#### WORK INSTRUCTION:
Look for the word "none" in the data below, and copy every line that holds it.
*** Opening EXTRACTED INFORMATION ***
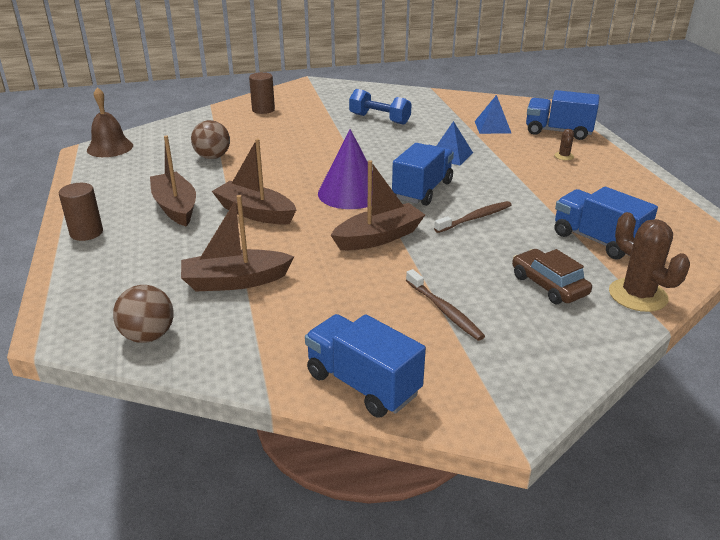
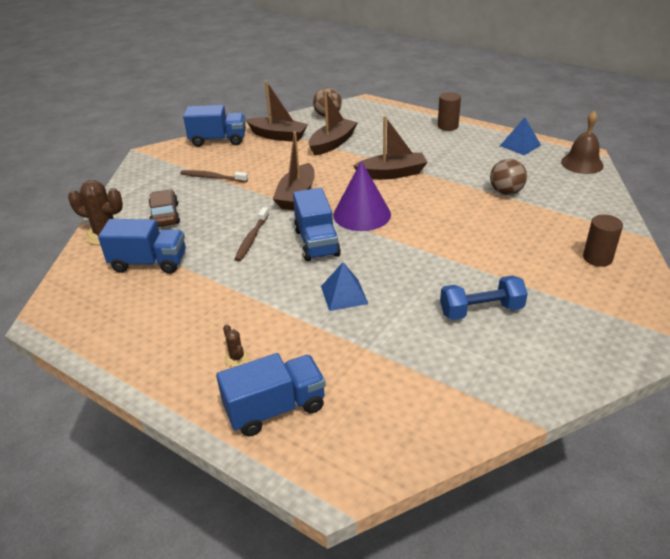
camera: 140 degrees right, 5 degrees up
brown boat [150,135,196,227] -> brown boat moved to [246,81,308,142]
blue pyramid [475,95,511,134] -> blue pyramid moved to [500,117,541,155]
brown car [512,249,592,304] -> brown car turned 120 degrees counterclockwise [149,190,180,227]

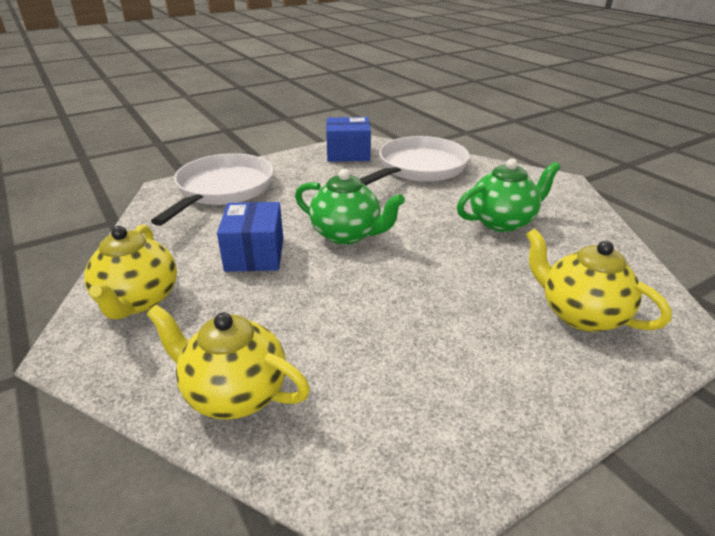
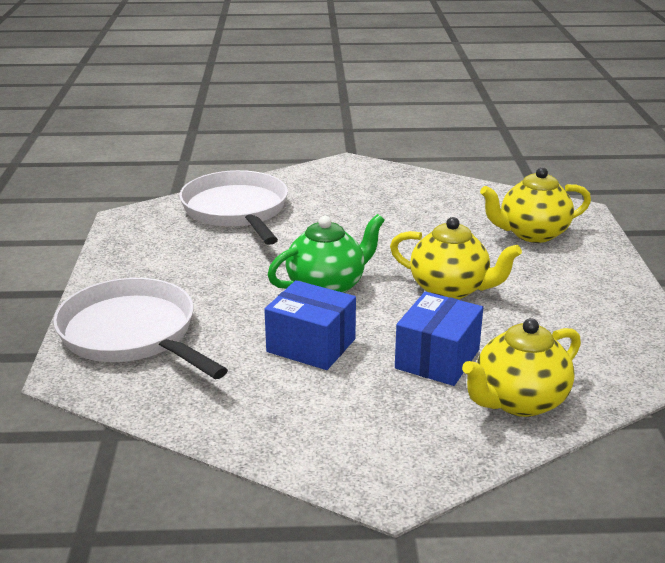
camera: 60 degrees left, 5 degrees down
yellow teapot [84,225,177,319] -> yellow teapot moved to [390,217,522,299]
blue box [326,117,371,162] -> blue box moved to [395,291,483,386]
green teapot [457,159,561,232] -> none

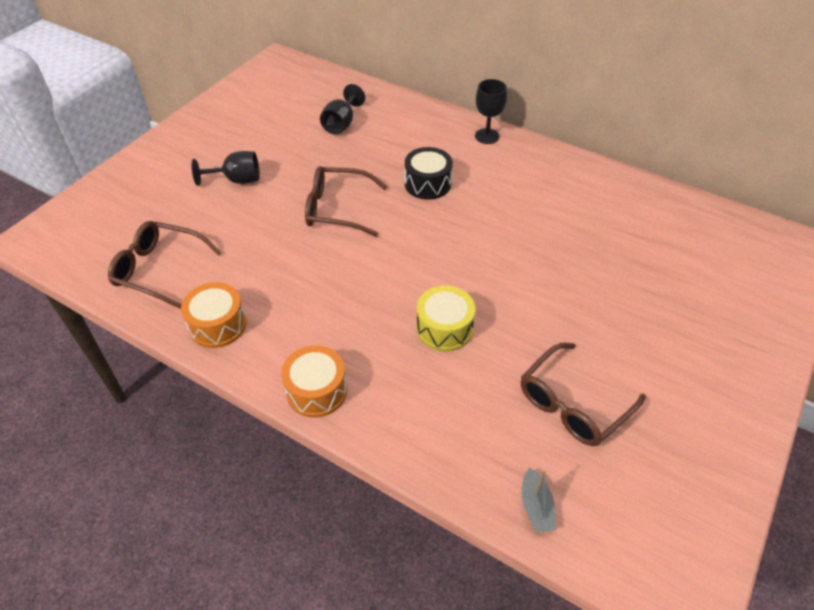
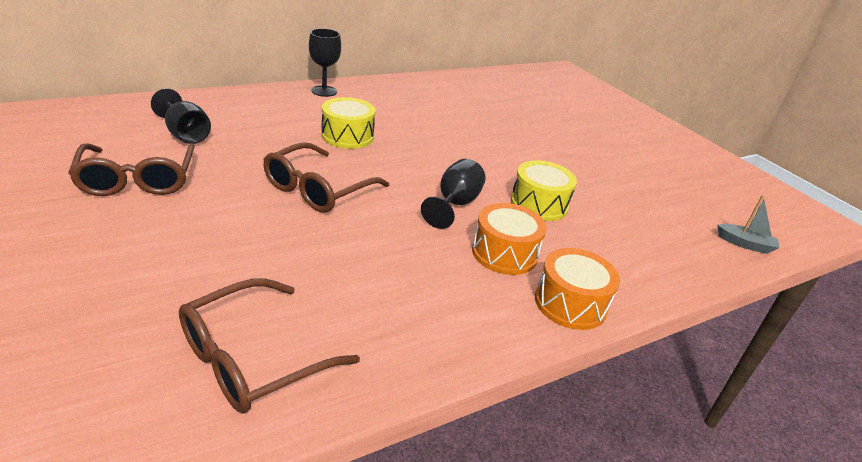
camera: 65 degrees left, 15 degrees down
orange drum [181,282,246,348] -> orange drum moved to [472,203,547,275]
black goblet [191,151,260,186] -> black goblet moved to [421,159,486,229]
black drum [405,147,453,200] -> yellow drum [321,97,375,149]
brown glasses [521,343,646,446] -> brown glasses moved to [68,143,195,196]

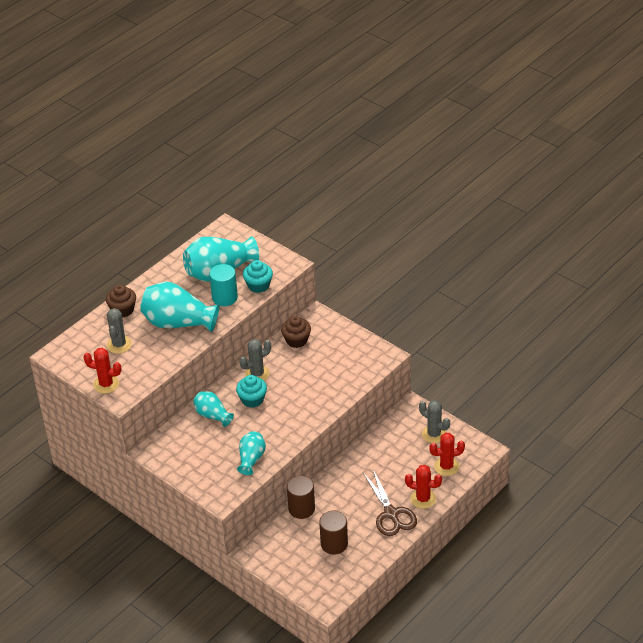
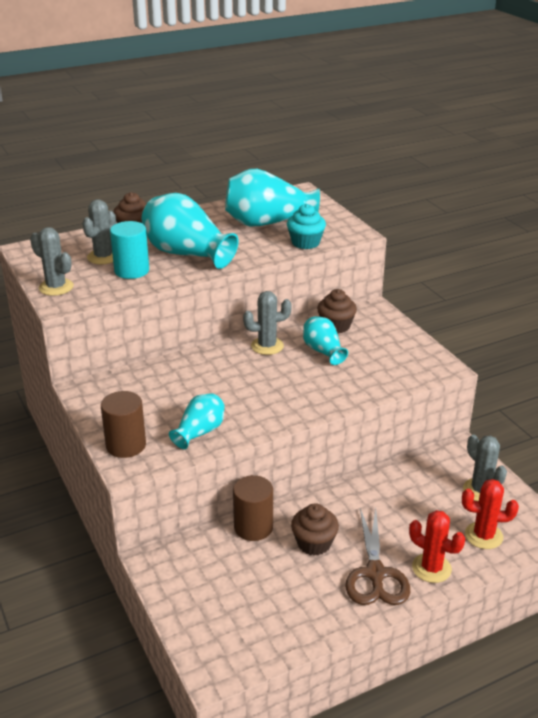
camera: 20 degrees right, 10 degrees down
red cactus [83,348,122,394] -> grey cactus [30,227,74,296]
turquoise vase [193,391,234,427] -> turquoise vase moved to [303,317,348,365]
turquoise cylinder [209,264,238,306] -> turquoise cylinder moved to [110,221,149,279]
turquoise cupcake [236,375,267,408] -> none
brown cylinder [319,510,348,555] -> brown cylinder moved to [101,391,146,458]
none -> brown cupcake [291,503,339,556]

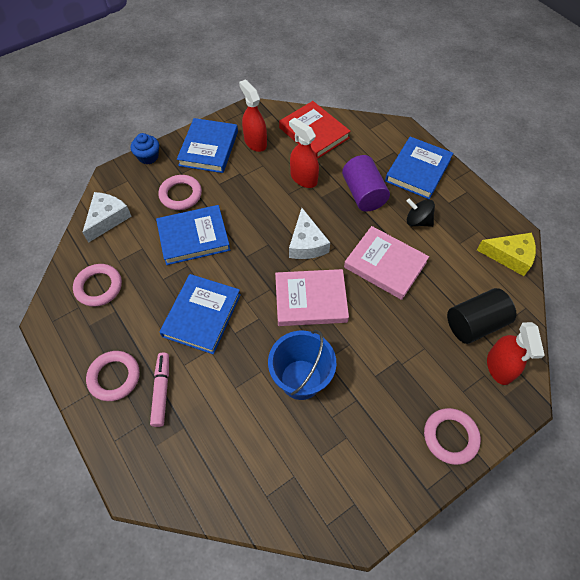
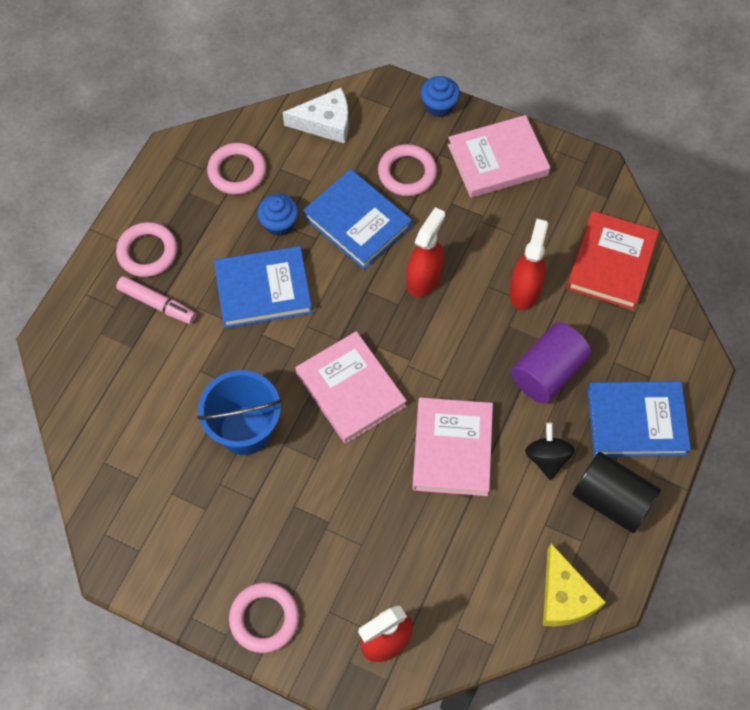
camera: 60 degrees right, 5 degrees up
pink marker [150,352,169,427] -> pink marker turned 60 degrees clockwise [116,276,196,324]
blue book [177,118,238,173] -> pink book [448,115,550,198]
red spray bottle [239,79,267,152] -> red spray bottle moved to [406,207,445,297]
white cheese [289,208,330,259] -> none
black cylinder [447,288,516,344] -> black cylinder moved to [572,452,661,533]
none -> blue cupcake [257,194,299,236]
*** Closing EXTRACTED INFORMATION ***
#### RESPONSE TO THE TASK:
green teapot [457,159,561,232] -> none
turquoise cupcake [236,375,267,408] -> none
none -> brown cupcake [291,503,339,556]
white cheese [289,208,330,259] -> none
none -> blue cupcake [257,194,299,236]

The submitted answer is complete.